*Work item*: When you have gone through the records, report how many lines include "tape", giving the number and nothing more.

*Extracted data*:
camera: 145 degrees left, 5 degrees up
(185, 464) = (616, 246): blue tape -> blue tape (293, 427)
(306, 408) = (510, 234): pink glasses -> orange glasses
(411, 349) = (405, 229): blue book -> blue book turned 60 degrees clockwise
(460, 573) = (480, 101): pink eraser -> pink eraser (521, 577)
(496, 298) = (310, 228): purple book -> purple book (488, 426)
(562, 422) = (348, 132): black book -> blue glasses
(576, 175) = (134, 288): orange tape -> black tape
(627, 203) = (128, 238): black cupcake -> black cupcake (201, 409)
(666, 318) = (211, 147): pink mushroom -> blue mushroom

==

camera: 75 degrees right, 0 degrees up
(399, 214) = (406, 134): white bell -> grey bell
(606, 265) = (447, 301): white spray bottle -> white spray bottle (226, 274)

*Result of this task*: 2